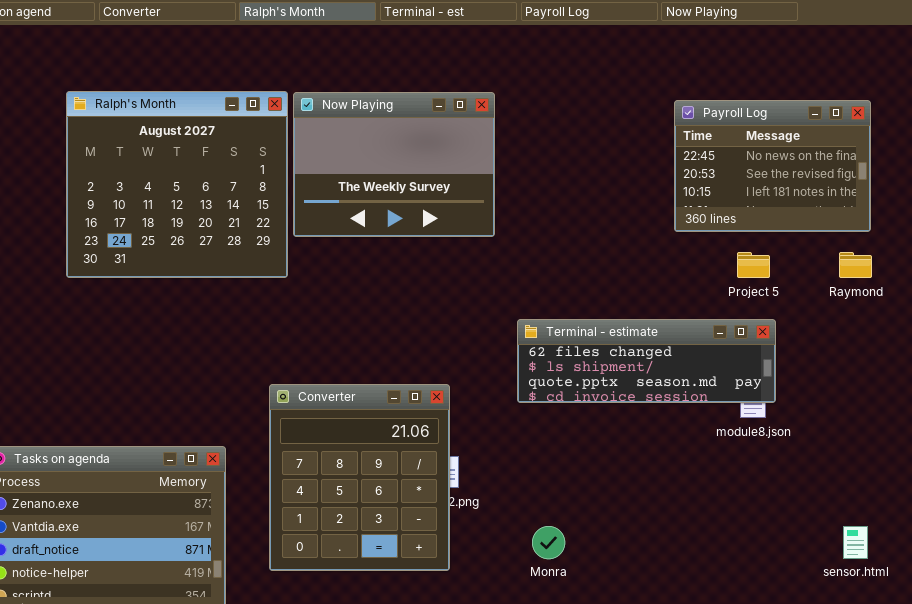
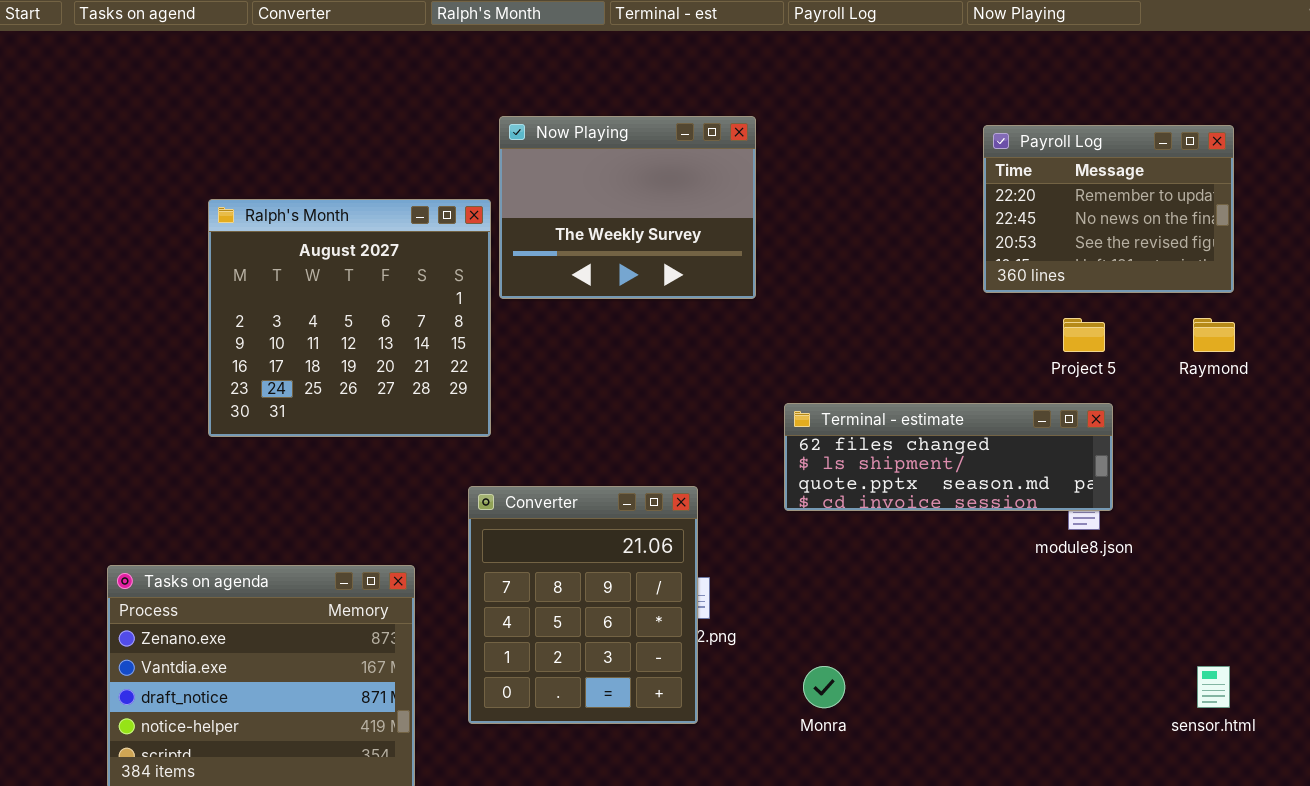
Ralph's Month: [66,91,288,278] -> [208,199,491,437], moved
Payroll Log: [674,100,871,232] -> [983,125,1234,293], scrolled up 1 row

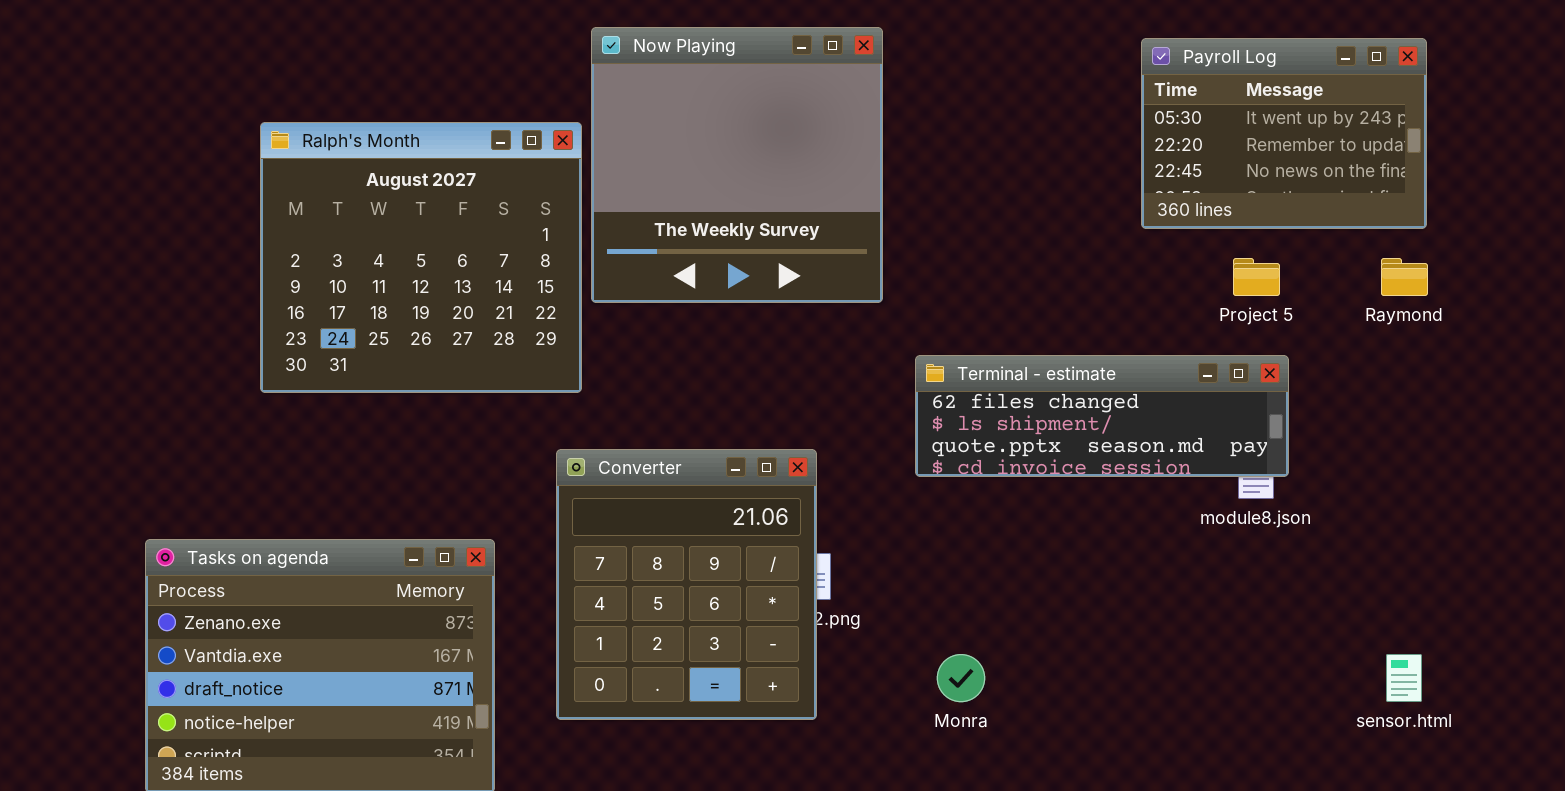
Now Playing: [499,116,756,299] -> [591,27,883,303], resized
Payroll Log: [983,125,1234,293] -> [1141,38,1427,229], scrolled up 1 row

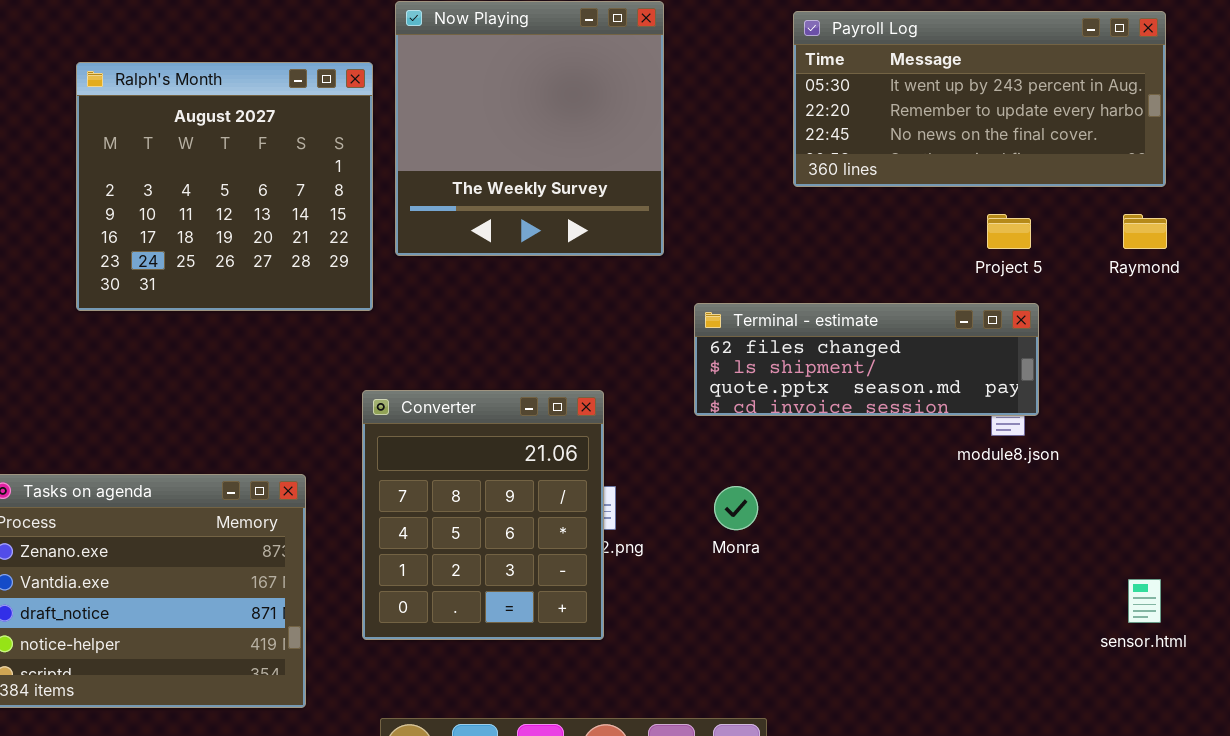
Payroll Log: [1141,38,1427,229] -> [793,11,1166,187], resized
Ralph's Month: [260,122,582,393] -> [76,62,373,311], moved
Monra: [937,654,985,702] -> [714,486,758,530], moved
####################
**What you are asked to do:**
Make an exact copy of the listing above. Do not include the pictures.

**Solved exercise:**
Ralph's Month: [66,91,288,278] -> [208,199,491,437], moved
Payroll Log: [674,100,871,232] -> [983,125,1234,293], scrolled up 1 row

Now Playing: [499,116,756,299] -> [591,27,883,303], resized
Payroll Log: [983,125,1234,293] -> [1141,38,1427,229], scrolled up 1 row

Payroll Log: [1141,38,1427,229] -> [793,11,1166,187], resized
Ralph's Month: [260,122,582,393] -> [76,62,373,311], moved
Monra: [937,654,985,702] -> [714,486,758,530], moved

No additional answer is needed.